***** Given data *****
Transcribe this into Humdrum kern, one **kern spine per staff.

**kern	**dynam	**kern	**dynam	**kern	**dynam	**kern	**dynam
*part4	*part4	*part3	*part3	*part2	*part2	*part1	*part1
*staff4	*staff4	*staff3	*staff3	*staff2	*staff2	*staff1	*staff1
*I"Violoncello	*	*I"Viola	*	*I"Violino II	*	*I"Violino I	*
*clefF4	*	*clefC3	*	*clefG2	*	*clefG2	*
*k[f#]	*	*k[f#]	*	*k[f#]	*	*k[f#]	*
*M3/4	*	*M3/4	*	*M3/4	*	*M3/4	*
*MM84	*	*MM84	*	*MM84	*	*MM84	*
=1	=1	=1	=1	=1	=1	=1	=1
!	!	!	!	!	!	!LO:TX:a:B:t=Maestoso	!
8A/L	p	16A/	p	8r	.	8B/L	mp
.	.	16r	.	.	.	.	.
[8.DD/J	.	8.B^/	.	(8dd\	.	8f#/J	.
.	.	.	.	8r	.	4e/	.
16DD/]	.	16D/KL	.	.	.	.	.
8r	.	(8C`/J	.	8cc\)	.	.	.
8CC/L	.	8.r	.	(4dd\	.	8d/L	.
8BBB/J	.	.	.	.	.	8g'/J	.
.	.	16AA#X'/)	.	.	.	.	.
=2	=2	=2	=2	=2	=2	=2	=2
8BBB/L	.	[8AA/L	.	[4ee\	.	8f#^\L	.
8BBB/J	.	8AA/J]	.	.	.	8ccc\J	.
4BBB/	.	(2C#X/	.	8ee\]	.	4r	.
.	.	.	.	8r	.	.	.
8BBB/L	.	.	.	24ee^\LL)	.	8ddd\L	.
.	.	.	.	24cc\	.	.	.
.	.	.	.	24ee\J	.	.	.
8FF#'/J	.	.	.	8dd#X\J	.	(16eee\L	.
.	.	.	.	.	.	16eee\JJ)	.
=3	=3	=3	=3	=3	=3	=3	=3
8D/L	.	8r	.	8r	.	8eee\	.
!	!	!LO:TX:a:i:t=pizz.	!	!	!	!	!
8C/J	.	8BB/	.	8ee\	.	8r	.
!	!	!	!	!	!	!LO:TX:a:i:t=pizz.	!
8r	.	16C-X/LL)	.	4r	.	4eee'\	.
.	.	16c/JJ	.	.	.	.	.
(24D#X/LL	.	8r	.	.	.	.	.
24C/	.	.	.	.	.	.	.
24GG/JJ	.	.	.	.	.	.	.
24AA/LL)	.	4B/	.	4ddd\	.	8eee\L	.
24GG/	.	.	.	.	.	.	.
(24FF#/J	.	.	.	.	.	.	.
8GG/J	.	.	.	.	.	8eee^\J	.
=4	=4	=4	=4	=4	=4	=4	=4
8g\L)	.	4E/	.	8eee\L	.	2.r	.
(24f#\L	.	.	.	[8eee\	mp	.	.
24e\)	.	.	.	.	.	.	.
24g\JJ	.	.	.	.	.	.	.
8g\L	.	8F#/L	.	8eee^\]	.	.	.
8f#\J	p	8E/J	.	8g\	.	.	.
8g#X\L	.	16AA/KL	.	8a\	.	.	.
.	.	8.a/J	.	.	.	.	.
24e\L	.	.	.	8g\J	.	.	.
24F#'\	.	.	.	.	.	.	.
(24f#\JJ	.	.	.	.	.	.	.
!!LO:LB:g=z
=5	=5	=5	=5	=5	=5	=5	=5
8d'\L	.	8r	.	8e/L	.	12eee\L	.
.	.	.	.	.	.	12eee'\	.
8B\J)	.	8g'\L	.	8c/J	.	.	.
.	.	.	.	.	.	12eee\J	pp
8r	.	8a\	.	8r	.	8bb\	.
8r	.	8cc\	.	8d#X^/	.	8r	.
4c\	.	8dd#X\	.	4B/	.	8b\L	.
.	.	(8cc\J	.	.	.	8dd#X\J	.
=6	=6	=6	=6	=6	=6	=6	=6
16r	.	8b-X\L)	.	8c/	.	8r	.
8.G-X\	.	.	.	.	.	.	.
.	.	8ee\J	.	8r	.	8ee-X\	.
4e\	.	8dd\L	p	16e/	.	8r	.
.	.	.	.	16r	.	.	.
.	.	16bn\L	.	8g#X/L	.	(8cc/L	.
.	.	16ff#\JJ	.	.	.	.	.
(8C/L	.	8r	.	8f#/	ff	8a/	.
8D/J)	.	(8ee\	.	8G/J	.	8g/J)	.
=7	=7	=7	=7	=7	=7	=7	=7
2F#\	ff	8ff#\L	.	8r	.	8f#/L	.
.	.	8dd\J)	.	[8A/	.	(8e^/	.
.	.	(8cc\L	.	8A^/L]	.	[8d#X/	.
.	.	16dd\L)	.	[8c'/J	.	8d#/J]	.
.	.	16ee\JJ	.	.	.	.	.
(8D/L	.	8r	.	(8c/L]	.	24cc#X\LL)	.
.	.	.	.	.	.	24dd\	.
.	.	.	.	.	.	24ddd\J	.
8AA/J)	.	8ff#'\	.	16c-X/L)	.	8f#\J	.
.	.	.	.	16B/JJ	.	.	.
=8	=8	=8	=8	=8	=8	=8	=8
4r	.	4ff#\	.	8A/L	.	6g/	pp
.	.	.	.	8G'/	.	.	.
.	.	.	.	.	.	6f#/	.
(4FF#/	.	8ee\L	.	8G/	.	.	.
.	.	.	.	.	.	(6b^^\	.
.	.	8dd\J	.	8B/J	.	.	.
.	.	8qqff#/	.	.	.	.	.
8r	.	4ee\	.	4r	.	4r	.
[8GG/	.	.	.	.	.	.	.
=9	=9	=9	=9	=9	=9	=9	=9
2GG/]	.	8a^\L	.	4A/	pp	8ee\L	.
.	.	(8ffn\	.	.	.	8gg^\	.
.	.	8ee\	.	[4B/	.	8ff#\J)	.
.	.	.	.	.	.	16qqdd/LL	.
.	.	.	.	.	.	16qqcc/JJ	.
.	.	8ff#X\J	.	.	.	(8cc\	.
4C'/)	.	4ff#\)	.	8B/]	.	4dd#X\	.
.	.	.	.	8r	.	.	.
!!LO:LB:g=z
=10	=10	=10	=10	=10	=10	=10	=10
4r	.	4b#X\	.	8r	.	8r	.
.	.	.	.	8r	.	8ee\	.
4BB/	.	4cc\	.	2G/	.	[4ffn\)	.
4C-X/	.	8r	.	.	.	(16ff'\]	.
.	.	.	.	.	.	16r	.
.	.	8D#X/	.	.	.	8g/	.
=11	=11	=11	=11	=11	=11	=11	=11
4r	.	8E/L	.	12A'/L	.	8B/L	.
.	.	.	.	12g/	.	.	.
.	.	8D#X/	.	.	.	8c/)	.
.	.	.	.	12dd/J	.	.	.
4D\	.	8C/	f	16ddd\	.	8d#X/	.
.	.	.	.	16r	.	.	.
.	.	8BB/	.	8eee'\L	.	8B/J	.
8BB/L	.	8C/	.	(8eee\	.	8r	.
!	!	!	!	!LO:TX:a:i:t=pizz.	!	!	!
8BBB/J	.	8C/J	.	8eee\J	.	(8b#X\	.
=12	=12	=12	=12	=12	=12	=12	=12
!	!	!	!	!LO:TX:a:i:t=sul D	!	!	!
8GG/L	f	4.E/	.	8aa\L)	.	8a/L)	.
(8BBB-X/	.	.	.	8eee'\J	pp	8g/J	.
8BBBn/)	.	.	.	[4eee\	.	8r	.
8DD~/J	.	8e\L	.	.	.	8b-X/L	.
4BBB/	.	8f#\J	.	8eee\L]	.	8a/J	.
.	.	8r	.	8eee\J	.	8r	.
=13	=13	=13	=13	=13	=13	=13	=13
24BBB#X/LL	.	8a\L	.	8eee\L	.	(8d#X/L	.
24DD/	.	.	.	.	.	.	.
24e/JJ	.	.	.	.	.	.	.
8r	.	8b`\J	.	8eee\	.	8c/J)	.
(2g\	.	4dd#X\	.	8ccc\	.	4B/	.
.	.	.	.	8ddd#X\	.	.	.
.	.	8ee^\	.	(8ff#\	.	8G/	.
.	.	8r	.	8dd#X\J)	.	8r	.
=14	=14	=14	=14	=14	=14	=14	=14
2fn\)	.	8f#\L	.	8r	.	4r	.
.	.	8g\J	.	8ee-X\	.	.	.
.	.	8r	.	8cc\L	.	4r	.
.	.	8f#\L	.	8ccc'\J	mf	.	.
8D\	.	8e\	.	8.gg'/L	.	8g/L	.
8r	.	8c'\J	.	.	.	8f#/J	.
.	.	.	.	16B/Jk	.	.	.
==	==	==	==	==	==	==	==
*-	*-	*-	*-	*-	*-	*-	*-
*****
### Problem description
Which lines in the data above contain the string "pizz"? Gather every one of them.

### Output of the exercise
!	!	!LO:TX:a:i:t=pizz.	!	!	!	!	!
!	!	!	!	!	!	!LO:TX:a:i:t=pizz.	!
!	!	!	!	!LO:TX:a:i:t=pizz.	!	!	!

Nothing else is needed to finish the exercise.